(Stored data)
━━━━━━

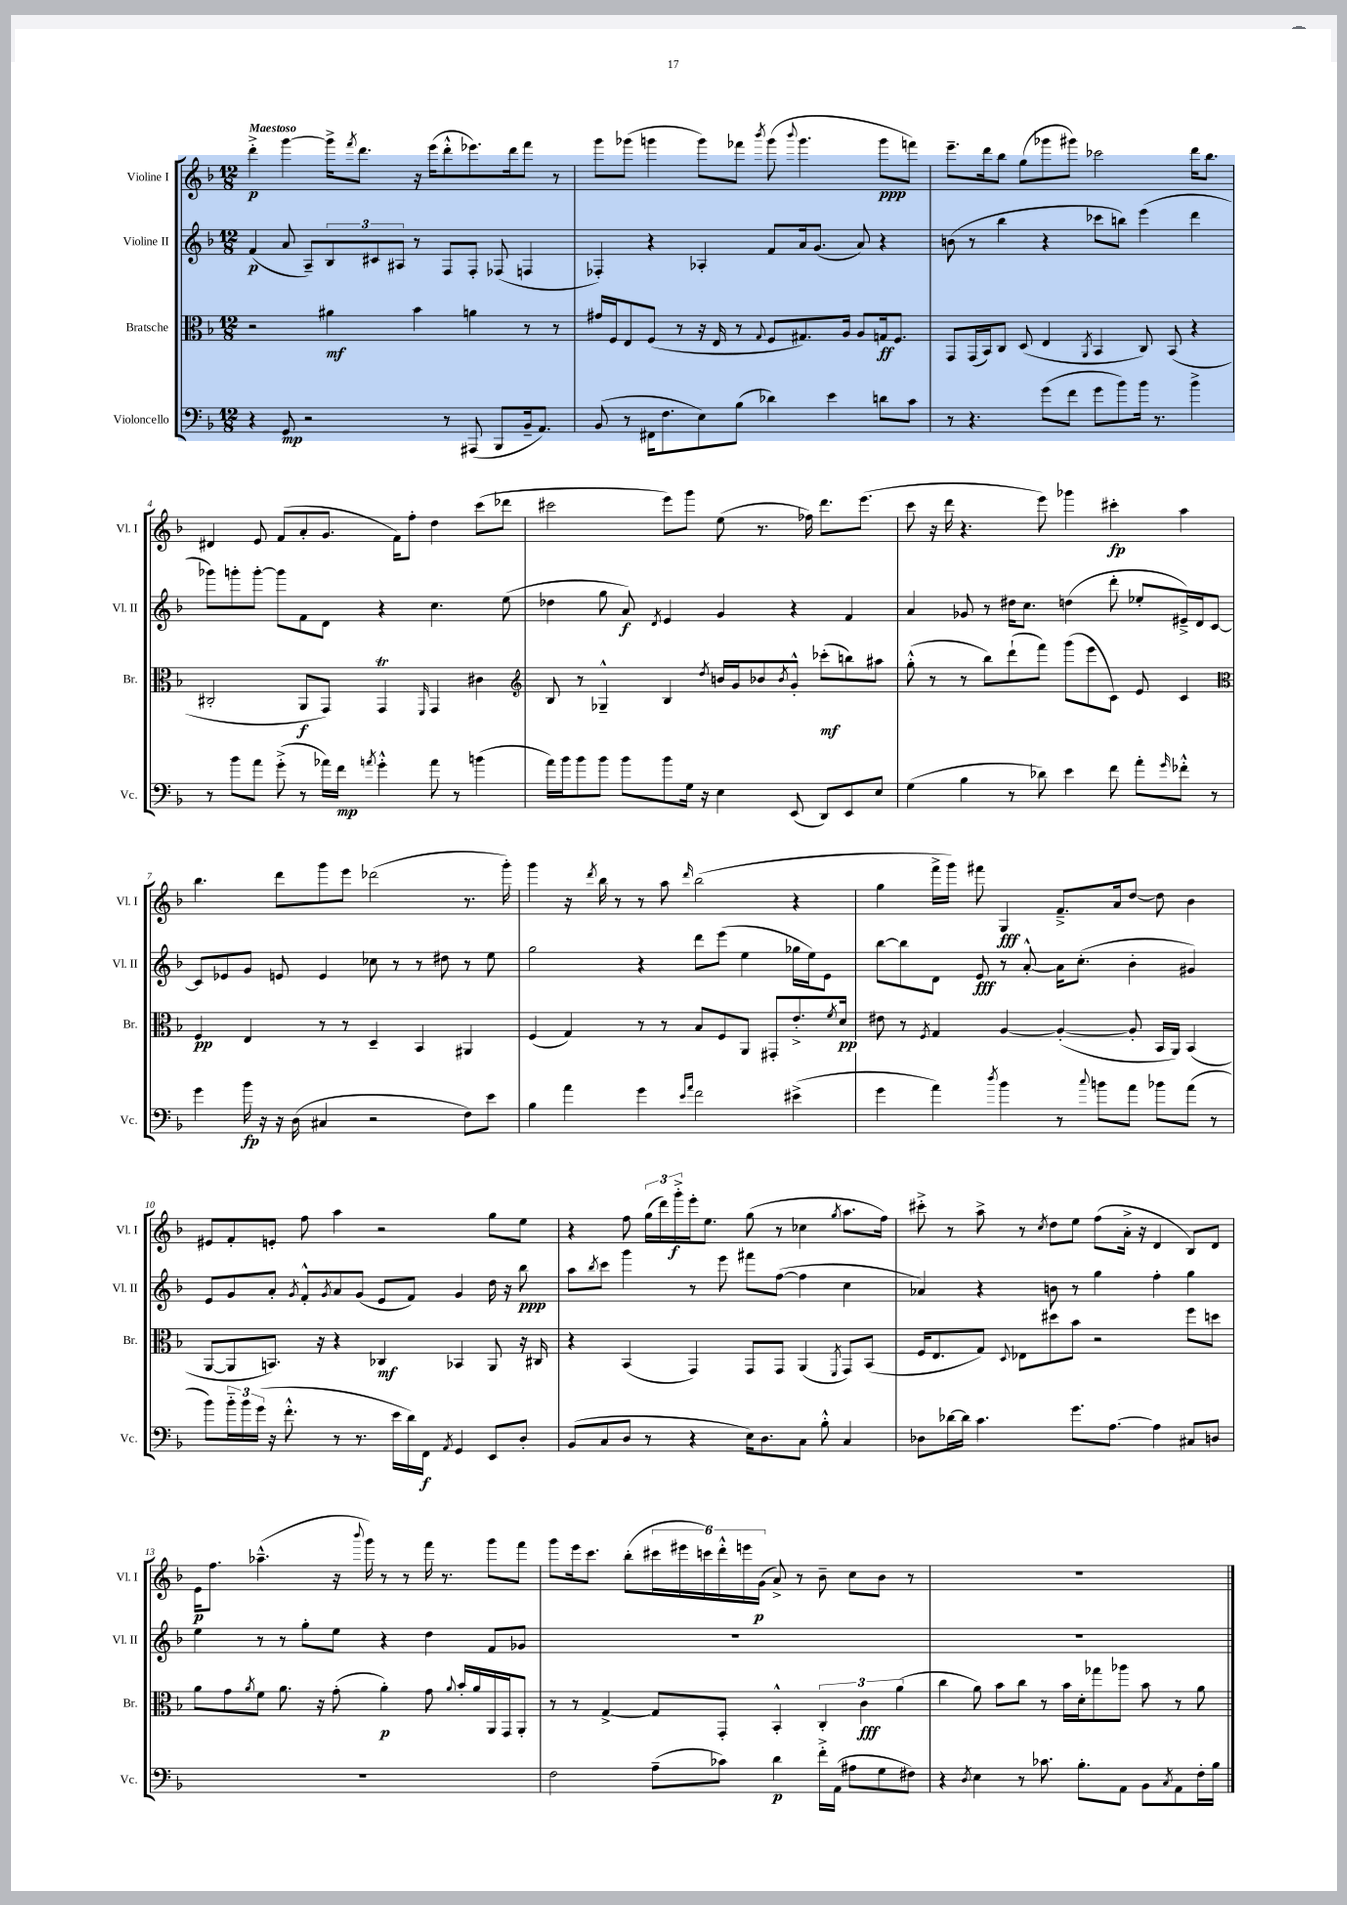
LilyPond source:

<<
\new StaffGroup <<
\new Staff = "s0" \with { instrumentName = "Violine I" shortInstrumentName = "Vl. I" } {
    \clef treble \key f \major \numericTimeSignature \time 12/8 \tempo "Maestoso"
    d'''4-.->\p g'''4~ g'''16-> \acciaccatura { f'''8 } d'''8. r16 e'''16( d'''8-.-^ ees'''8.) d'''16 f'''8 r8 |
    g'''8 ges'''8( g'''4 g'''8) fes'''8 \acciaccatura { bes'''8 } g'''8( \appoggiatura { bes'''8 } g'''4. g'''8\ppp f'''8) |
    e'''8.-- d'''16 bes''8 g''8( ges'''8 gis'''8) ces'''2 d'''16 bes''8. |
    dis'4 e'8 f'8( a'8-. g'8. f'16) f''8-. d''4 c'''8( des'''8 |
    cis'''2 e'''8) g'''8 e''8( r8. fes''16) d'''8. e'''8.( |
    c'''8 r16 d'''16 r4. e'''8) ges'''4 cis'''4-.\fp a''4 |
    bes''4. d'''8 g'''8 e'''8 des'''2( r8. g'''16-.) |
    g'''4 r16 \acciaccatura { d'''8 } bes''16 r8 r8 a''8 \grace { d'''16 } bes''2( r4 |
    g''4 f'''16-> g'''16) fis'''8 g4\fff f'8.---> a'16 d''8~ d''8 bes'4 |
    eis'8 f'8-. e'8-. f''8 a''4 r2 g''8 e''8 |
    r4 f''8 \tuplet 3/2 { g''16( d'''16) g'''16-.->\f } e'''16-. e''8. g''8( r8 ces''4 \acciaccatura { g''8 } a''8. f''16) |
    cis'''8-.-> r8 a''8-> r8 \acciaccatura { c''8 } d''8 e''8 f''8( a'16-.-> r16 d'4 bes8) d'8 |
    e'16\p f''8. aes''4.---^( r16 \appoggiatura { bes'''8 } g'''16) r8 r8 f'''16 r8. g'''8 f'''8 |
    g'''8 e'''16 c'''8. bes''8-.( \tuplet 6/4 { cis'''16 eis'''16 c'''16) d'''16-.-^ e'''16 g'16\p( } a'8->) r8 bes'8-- c''8 bes'8 r8 |
    R1. \bar "|." |
}
\new Staff = "s1" \with { instrumentName = "Violine II" shortInstrumentName = "Vl. II" } {
    \clef treble \key f \major \numericTimeSignature \time 12/8
    f'4\p( a'8 a8--) \tuplet 3/2 { bes8 cis'8 ais8 } r8 f8 f8-. fes8( f4 |
    fes4-.) r4 aes4-. f'8 a'16 g'8.( a'8) r4 |
    b'8( r8 bes''4 r4 ces'''8 b''8) e'''4( d'''4 |
    ges'''8) g'''8-. g'''8~-. g'''8 f'8 d'8 r4 c''4. e''8( |
    des''4 g''8 a'8\f) \acciaccatura { d'8 } e'4 g'4 r4 f'4 |
    a'4 ges'8 r8 dis''16 c''8. d''4( d'''8-. ees''8-. eis'16--->) d'16 c'8~ |
    c'8 ees'8 g'8 e'8 e'4 ces''8 r8 r8 dis''8 r8 e''8 |
    g''2 r4 d'''8 e'''8( e''4 ges''16 e''16) e'8 |
    bes''8~ bes''8 d'8 e'8\fff r8 a'8~-.-^ a'16 c''8.-.( bes'4-. gis'4) |
    e'8 g'8 a'8-. \acciaccatura { g'8 } f'8-.-^ \acciaccatura { g'8 } a'8 g'8( e'8 f'8) g'4 d''16 r16 bes''8\ppp |
    a''8 \acciaccatura { bes''8 } c'''8 g'''4 r8 e'''8 fis'''8 f''8~( f''4 c''4 |
    aes'4) r4 b'8 r8 g''4 f''4-. g''4 |
    e''4 r8 r8 g''8-. e''8 r4 d''4 f'8 ges'8 |
    R1. |
    R1. \bar "|." |
}
\new Staff = "s2" \with { instrumentName = "Bratsche" shortInstrumentName = "Br." } {
    \clef alto \key f \major \numericTimeSignature \time 12/8
    r2 ais'4\mf bes'4 a'4 r8 r8 |
    gis'16 f16 e8 f8( r8 r16 e16 r8 \appoggiatura { g8 } f8 gis8.) a16 a8 g16\ff f8. |
    g,8 g,16( bes,16) c8 d8( e4 \acciaccatura { a,8 } bes,4 c8) bes,8( r4 |
    cis2-. a,8\f g,8) g,4\trill \grace { f,16 } g,4 cis'4 |
    \clef treble bes8 r8 ges4---^ bes4 \acciaccatura { d''8 } b'16 g'16 bes'8 \acciaccatura { bes'8 } g'8-.-^ ces'''8-.\mf( b''8) ais''8 |
    g''8-.-^( r8 r8 bes''8) d'''8-!( f'''8) g'''8( e'''8 c'8) e'8 c'4 |
    \clef alto f4\pp e4 r8 r8 d4-- bes,4 ais,4 |
    f4( g4) r8 r8 bes8 f8 a,8 gis,8-. e'8.-.-> \acciaccatura { f'8 } d'16\pp |
    eis'8 r8 \acciaccatura { f8 } g4 a4~ a4~-.( a8-. bes,16 a,16) bes,4( |
    a,8~ a,8 b,8.) r16 r4 ces4\mf bes,4 a,8 r16 cis16 |
    r4 bes,4( g,4) g,8 g,8 a,4( \acciaccatura { f,8 } g,8) bes,8( |
    f16 e8. g8) \appoggiatura { d8 } ees8 dis''8 bes'8 r2 f''8 d''8 |
    a'8 g'8 \acciaccatura { a'8 } f'8 a'8. r16 g'8-.( a'4-.\p) g'8 \appoggiatura { a'8 } bes'16-. a'16 a,16 g,16 a,8-. |
    r8 r8 g4~-> g8 g,8-. bes,4-.-^ \tuplet 3/2 { c4-. c'4\fff a'4( } |
    c''4 a'8) bes'8 c''8 r8 bes'16 d'16-. ges''8 aes''8 bes'8 r8 a'8 \bar "|." |
}
\new Staff = "s3" \with { instrumentName = "Violoncello" shortInstrumentName = "Vc." } {
    \clef bass \key f \major \numericTimeSignature \time 12/8
    r4 g,8\mp r2 r8 ais,,8( bes,,8 bes,16-- a,8.) |
    bes,8( r8 fis,16 f8. e8) bes8( des'4) e'4 d'8 c'8 |
    r8 r4. g'8( f'8 g'8 bes'8) bes'16 r8. bes'4-> |
    r8 bes'8 a'8 g'8-.->( r8 aes'16) f'16\mp \acciaccatura { a'8 } g'4-.-^ a'8 r8 b'4( |
    a'16) bes'16 bes'8 bes'8 bes'8 bes'8 g16 r16 e4 e,8( d,8) e,8 e8 |
    g4( bes4 r8 des'8) e'4 f'8 a'8-. \grace { g'16 } fes'8-.-^ r8 |
    g'4 bes'16\fp r16 r16 d16( cis4 r2 f8) e'8 |
    bes4 a'4 g'4 \grace { e'16 a'16 } f'2 eis'4->( |
    g'4 a'4) \acciaccatura { d''8 } bes'4 r8 \appoggiatura { c''8 } b'8 a'8 bes'8 a'8( r8 |
    bes'8) \tuplet 3/2 { bes'16-_ bes'16 g'16( } r16 f'8.-.-^ r8 r8. e'16 d'16) f,16\f \acciaccatura { a,8 } g,4 e,8 d8-. |
    bes,8( c8 d8 r8 r4 e16) d8. c8 bes8-.-^ c4 |
    des8 des'16~ des'16 c'4. g'8. a8.~ a4 cis8 d8 |
    R1. |
    f2 a8--( ces'8) d'4\p f'16-.-> a,16( ais8 g8 fis8) |
    r4 \acciaccatura { d8 } e4 r8 ces'8. bes8.-. a,8 bes,8 \acciaccatura { c8 } a,8 f16-. bes16 \bar "|." |
}
>>
>>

━━━━━━

=== EXERCISE ===
How many lines in the material above contain the string "major"? Reply with the number only.

=== EXPECTED ANSWER ===
4